**Exercise aim**
Which lines in the rows below contain the string "kern", matching case exactly? Select each of those lines and copy it out in full.

**Records for this exercise**
-=-=-
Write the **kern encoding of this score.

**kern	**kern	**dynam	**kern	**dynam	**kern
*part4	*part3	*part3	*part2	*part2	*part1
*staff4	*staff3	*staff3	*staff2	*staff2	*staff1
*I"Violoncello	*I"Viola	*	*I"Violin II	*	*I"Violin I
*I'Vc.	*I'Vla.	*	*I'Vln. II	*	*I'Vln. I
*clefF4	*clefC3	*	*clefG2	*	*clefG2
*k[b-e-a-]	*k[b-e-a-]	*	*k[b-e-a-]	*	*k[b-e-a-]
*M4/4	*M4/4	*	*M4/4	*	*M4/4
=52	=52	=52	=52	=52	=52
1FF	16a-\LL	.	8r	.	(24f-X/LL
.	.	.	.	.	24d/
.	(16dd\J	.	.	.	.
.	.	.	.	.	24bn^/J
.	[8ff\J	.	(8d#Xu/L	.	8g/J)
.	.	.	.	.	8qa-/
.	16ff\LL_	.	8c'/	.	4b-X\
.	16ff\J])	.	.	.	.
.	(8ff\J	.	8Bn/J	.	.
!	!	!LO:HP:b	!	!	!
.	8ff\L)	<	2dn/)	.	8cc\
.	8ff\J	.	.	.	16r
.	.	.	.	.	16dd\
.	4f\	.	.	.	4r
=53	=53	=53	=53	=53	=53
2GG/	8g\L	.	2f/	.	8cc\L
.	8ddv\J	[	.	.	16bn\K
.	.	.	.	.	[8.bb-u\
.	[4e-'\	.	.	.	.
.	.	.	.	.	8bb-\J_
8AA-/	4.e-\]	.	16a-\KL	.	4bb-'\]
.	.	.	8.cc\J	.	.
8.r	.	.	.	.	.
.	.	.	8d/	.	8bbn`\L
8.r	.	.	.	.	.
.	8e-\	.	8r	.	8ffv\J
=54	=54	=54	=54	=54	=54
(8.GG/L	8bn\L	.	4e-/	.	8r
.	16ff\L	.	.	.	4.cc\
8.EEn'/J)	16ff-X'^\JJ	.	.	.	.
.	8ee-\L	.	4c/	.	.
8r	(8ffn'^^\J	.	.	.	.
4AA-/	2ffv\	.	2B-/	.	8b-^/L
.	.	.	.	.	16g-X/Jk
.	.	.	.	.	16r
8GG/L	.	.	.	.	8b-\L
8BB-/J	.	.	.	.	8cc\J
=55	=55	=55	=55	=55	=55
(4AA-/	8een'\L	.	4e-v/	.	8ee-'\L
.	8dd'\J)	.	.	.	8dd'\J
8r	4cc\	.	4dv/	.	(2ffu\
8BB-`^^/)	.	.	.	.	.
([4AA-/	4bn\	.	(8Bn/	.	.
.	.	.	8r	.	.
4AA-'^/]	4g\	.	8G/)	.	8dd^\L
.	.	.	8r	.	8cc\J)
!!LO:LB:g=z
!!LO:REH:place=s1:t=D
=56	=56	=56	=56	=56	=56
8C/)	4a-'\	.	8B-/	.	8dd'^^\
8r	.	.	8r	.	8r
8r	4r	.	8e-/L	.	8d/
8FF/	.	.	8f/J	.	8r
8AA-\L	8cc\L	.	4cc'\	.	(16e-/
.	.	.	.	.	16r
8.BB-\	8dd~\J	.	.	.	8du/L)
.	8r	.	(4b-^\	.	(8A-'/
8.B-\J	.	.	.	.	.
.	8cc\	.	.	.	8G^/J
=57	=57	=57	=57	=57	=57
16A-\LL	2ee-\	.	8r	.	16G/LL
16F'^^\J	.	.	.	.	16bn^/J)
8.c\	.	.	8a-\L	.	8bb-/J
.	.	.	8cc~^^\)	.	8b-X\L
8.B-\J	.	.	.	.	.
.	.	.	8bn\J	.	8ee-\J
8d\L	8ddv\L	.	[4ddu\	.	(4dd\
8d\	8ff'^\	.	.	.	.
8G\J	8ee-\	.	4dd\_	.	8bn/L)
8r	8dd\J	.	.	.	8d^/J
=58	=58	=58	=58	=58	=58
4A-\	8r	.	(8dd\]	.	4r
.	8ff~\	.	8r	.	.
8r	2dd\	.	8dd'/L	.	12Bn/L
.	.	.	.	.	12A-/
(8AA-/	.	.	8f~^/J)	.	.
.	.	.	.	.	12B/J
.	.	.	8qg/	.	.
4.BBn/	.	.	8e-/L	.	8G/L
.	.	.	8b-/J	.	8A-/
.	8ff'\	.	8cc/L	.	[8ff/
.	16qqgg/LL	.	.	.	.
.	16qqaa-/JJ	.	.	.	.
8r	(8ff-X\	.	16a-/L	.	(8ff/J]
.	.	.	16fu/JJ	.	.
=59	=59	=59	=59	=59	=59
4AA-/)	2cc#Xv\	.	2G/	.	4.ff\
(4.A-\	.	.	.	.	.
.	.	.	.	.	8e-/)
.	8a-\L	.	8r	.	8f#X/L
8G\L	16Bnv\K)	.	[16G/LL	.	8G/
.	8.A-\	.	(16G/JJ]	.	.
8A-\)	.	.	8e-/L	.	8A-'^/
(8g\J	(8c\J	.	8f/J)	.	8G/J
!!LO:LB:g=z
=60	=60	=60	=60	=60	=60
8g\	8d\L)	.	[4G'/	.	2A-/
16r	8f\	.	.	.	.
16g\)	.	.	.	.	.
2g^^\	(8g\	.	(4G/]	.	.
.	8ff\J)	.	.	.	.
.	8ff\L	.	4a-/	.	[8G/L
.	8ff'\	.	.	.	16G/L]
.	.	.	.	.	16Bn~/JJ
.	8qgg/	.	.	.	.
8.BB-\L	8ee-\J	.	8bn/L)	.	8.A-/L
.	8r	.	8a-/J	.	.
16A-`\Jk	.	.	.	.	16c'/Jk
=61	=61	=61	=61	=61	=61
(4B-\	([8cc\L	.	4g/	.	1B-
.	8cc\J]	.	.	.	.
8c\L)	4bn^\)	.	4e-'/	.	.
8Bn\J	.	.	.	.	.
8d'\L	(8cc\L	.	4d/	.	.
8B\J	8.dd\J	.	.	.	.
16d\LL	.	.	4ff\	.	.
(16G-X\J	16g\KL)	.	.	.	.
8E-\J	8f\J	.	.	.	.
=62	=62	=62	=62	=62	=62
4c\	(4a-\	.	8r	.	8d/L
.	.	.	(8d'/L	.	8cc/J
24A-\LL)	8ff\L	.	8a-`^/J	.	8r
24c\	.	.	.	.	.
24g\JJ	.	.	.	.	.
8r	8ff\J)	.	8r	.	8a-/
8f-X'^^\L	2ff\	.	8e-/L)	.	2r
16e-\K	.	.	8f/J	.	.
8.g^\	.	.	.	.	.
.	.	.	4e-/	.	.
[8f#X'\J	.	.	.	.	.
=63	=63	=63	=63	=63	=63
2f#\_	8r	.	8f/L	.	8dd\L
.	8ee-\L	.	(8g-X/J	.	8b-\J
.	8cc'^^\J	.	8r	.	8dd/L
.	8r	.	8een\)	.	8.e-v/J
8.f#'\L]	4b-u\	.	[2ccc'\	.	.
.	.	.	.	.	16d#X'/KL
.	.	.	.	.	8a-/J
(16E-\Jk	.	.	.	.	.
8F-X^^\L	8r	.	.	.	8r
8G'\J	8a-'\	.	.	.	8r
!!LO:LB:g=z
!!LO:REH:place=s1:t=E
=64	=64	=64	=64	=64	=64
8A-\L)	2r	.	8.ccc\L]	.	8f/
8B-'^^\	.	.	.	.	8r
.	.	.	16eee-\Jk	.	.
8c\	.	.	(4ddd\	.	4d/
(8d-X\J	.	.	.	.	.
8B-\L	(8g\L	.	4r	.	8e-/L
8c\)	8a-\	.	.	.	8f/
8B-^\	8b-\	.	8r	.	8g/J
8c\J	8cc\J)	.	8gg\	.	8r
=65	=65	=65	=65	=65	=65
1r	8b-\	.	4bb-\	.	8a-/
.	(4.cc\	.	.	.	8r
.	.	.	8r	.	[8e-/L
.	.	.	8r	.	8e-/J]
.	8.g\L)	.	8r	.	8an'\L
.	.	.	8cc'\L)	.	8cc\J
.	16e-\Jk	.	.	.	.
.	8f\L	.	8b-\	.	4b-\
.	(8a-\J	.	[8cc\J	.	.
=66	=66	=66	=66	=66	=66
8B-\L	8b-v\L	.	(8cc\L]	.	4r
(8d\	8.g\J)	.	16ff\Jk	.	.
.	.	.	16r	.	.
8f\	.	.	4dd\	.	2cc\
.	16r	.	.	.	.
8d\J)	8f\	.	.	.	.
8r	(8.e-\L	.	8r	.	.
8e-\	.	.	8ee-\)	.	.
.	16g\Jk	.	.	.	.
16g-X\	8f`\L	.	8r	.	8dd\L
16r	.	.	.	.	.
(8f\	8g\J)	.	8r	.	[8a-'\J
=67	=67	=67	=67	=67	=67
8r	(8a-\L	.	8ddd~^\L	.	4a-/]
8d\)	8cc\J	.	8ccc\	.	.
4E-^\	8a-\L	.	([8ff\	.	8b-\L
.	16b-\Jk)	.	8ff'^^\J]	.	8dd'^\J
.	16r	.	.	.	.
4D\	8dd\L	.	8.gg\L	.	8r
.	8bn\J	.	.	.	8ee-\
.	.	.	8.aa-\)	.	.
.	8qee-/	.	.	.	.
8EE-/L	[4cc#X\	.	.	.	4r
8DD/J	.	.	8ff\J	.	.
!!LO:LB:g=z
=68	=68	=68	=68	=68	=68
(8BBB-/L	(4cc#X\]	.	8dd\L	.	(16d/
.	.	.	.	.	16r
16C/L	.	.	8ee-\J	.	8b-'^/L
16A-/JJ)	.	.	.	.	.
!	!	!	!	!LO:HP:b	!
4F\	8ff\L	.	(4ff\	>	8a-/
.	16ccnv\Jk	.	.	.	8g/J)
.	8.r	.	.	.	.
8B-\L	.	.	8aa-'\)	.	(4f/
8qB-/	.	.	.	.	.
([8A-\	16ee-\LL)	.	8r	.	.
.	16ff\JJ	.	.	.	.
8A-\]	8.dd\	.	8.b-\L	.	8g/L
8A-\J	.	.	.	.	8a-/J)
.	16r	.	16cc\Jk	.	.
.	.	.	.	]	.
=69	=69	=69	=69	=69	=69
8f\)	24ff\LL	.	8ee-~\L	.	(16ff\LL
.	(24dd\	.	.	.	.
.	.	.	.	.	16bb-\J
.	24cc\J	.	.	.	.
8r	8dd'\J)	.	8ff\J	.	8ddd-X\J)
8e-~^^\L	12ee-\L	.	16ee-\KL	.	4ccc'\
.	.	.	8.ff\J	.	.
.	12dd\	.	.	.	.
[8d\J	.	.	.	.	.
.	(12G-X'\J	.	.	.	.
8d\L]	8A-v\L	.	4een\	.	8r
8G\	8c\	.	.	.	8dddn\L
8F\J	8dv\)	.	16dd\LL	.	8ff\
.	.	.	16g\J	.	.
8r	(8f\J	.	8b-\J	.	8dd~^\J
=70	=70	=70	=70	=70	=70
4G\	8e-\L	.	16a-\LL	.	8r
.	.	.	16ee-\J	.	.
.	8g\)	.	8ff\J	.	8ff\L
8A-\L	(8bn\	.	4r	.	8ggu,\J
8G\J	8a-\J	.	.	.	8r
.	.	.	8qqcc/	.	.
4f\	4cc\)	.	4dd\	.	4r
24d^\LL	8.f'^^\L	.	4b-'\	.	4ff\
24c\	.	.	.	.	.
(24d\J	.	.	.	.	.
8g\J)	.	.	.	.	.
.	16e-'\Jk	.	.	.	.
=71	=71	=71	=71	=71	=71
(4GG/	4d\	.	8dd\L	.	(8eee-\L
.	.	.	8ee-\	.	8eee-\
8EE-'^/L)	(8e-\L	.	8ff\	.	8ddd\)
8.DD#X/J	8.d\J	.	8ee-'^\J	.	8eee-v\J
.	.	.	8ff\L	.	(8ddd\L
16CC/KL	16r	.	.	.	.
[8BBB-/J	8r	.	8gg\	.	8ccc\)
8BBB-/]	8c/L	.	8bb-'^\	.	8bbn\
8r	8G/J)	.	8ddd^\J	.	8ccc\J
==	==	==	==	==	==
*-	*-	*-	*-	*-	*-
-=-=-
**Full answer**
Write the **kern encoding of this score.
**kern	**kern	**dynam	**kern	**dynam	**kern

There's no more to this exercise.